▶ GIVEN RECORDS:

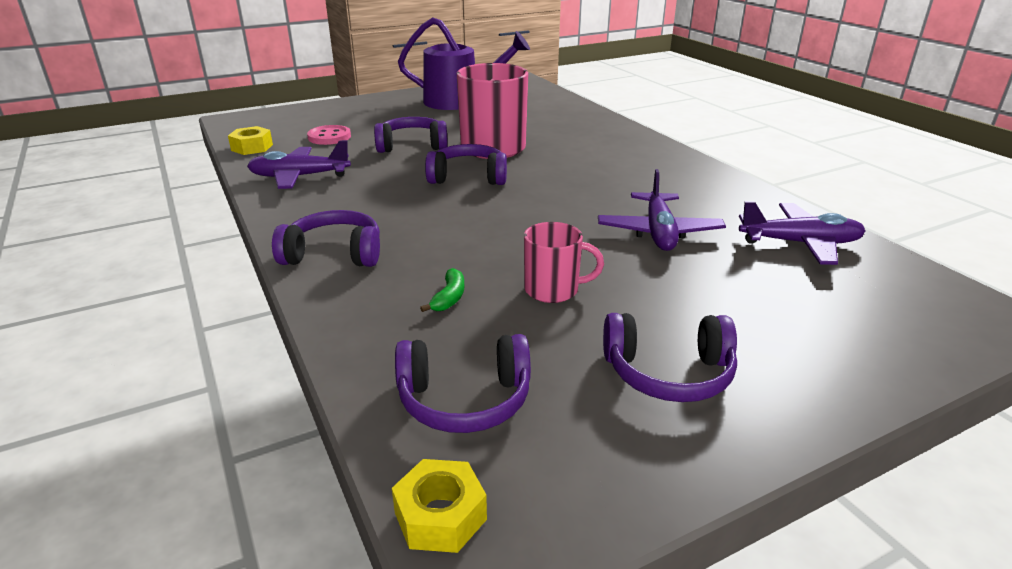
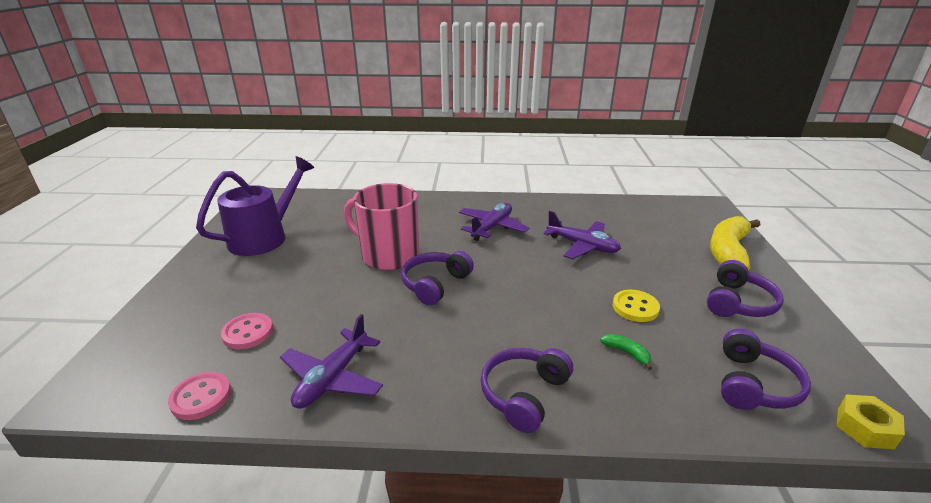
camera: 60 degrees left, 0 degrees up
(252, 147) = (201, 397): yellow nut -> pink button
(412, 146) = (336, 291): purple headphones -> none
(553, 290) = (635, 307): pink mug -> yellow button
(800, 243) = (621, 214): purple plane -> purple plane (492, 227)
(833, 352) = (728, 252): none -> yellow banana

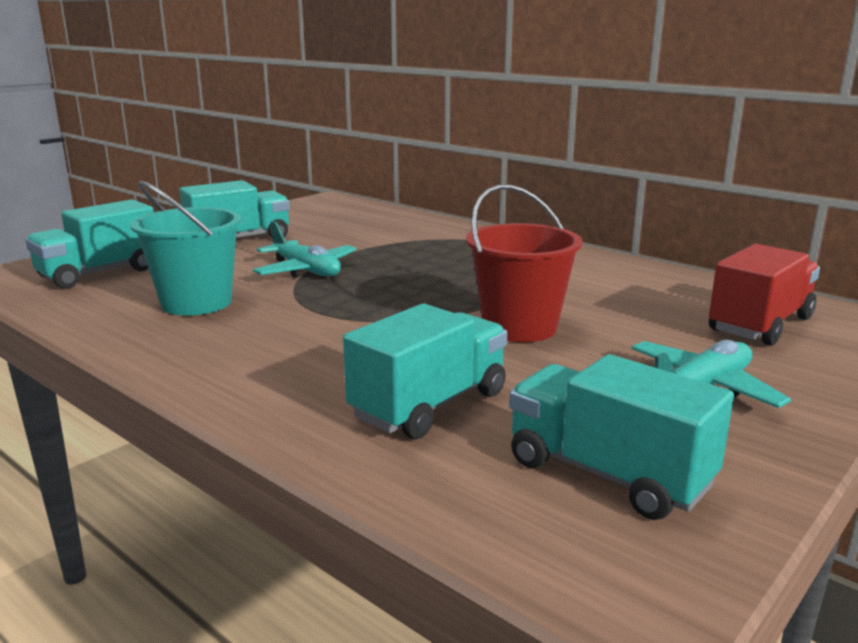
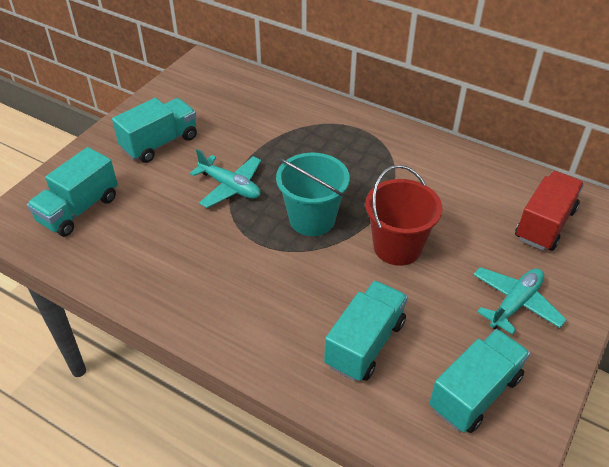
camera: 10 degrees left, 25 degrees up
(196, 303) = (171, 243): turquoise bucket -> turquoise bucket (312, 219)
(608, 474) = (475, 393): turquoise truck -> turquoise truck turned 105 degrees clockwise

▶ TASK OBJECTIVE:
Without including any picture, restate every entry above exactly.

▶ EXERCISE OUTPUT:
camera: 60 degrees left, 0 degrees up
(252, 147) = (201, 397): yellow nut -> pink button
(412, 146) = (336, 291): purple headphones -> none
(553, 290) = (635, 307): pink mug -> yellow button
(800, 243) = (621, 214): purple plane -> purple plane (492, 227)
(833, 352) = (728, 252): none -> yellow banana

camera: 10 degrees left, 25 degrees up
(196, 303) = (171, 243): turquoise bucket -> turquoise bucket (312, 219)
(608, 474) = (475, 393): turquoise truck -> turquoise truck turned 105 degrees clockwise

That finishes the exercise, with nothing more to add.